* _Dataset section_
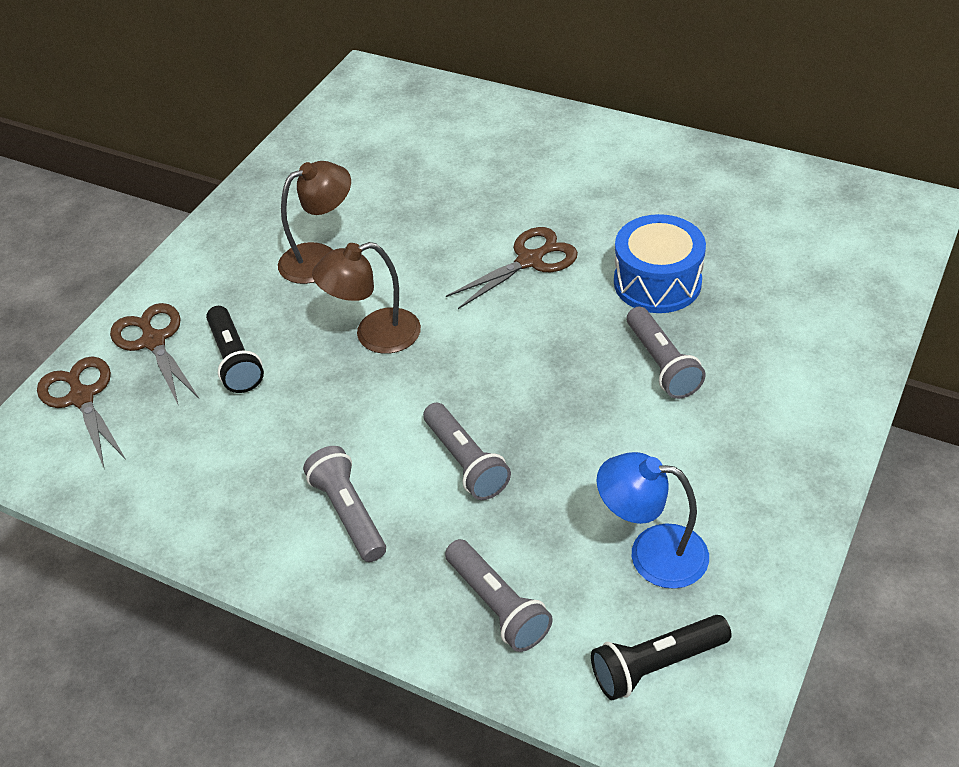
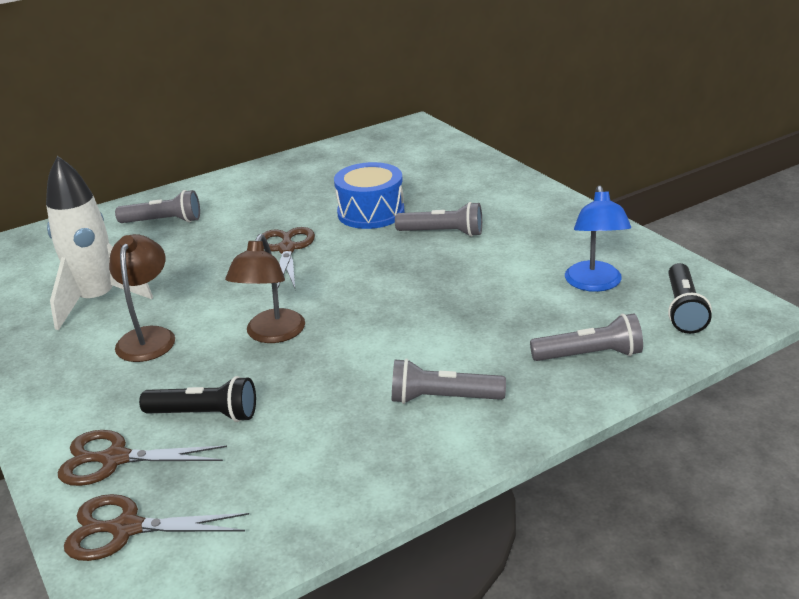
camera: 60 degrees left, 15 degrees down
grey flashlight [423,403,511,500] -> grey flashlight moved to [115,190,200,223]
blue lamp [597,452,709,589] -> blue lamp turned 45 degrees counterclockwise [565,186,631,292]
none -> white rocket [46,156,153,330]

* _What is expected_
In your copy of the material, match every word exactly and include no pictures.

* _Output_
camera: 60 degrees left, 15 degrees down
grey flashlight [423,403,511,500] -> grey flashlight moved to [115,190,200,223]
blue lamp [597,452,709,589] -> blue lamp turned 45 degrees counterclockwise [565,186,631,292]
none -> white rocket [46,156,153,330]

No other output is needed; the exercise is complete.